Start of Extracted information
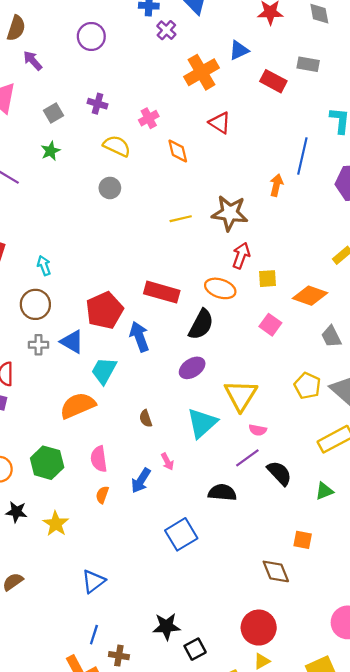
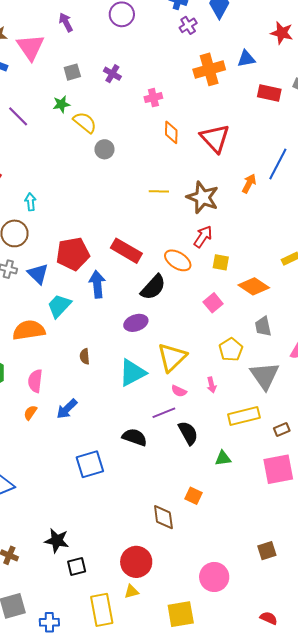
red rectangle: (273, 81) -> (269, 93), turned -30
red triangle: (220, 123) -> (215, 138), moved, size x1.5
yellow semicircle: (117, 146) -> (85, 122), moved
yellow pentagon: (307, 386) -> (231, 350), moved
pink arrow: (167, 462) -> (212, 385), moved

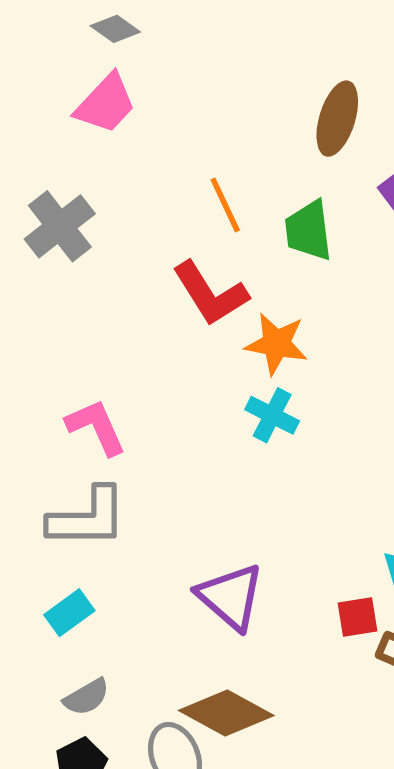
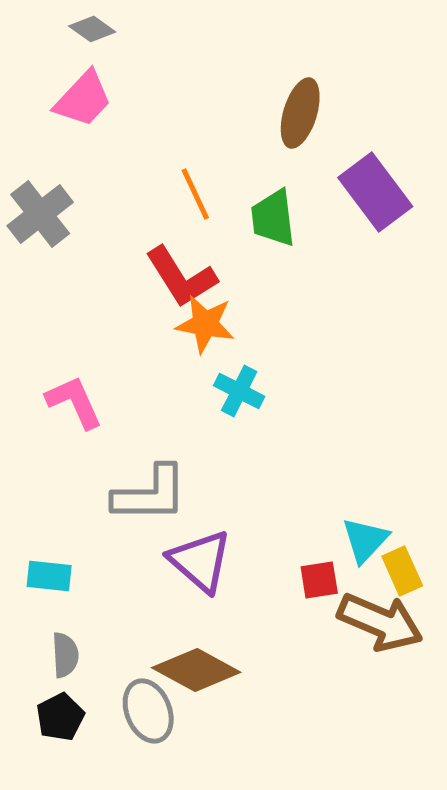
orange star: (276, 344) -> (205, 324), moved
gray L-shape: (88, 518) -> (150, 494), moved
cyan rectangle: (69, 613) -> (49, 576), turned 42
gray semicircle: (86, 697) -> (65, 655), turned -63

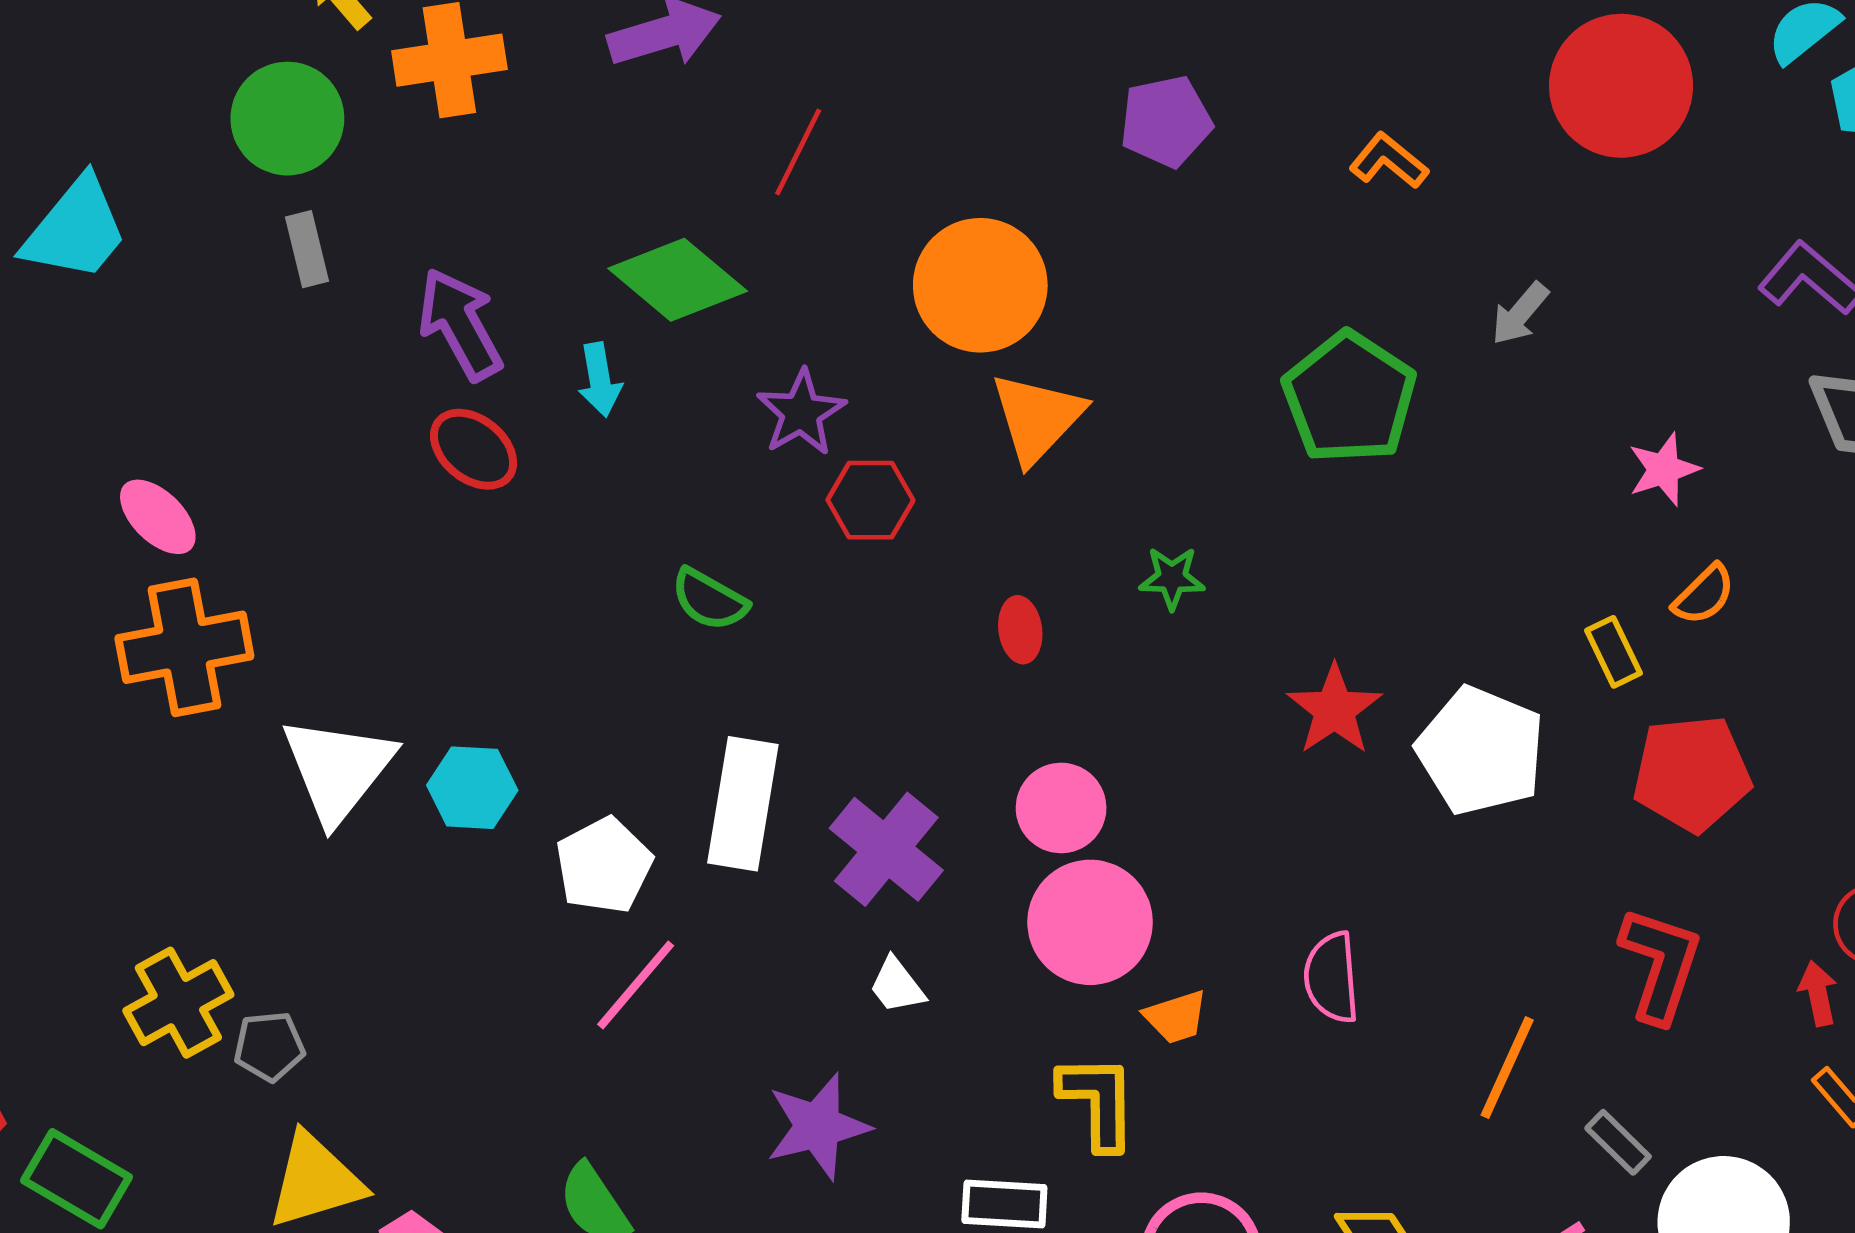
End of Extracted information
● Exercise aim: Make a copy of each line in the records that has the word "moved".

● Answer below:
red triangle: (220, 123) -> (215, 138), moved, size x1.5
yellow semicircle: (117, 146) -> (85, 122), moved
yellow pentagon: (307, 386) -> (231, 350), moved
pink arrow: (167, 462) -> (212, 385), moved
orange star: (276, 344) -> (205, 324), moved
gray L-shape: (88, 518) -> (150, 494), moved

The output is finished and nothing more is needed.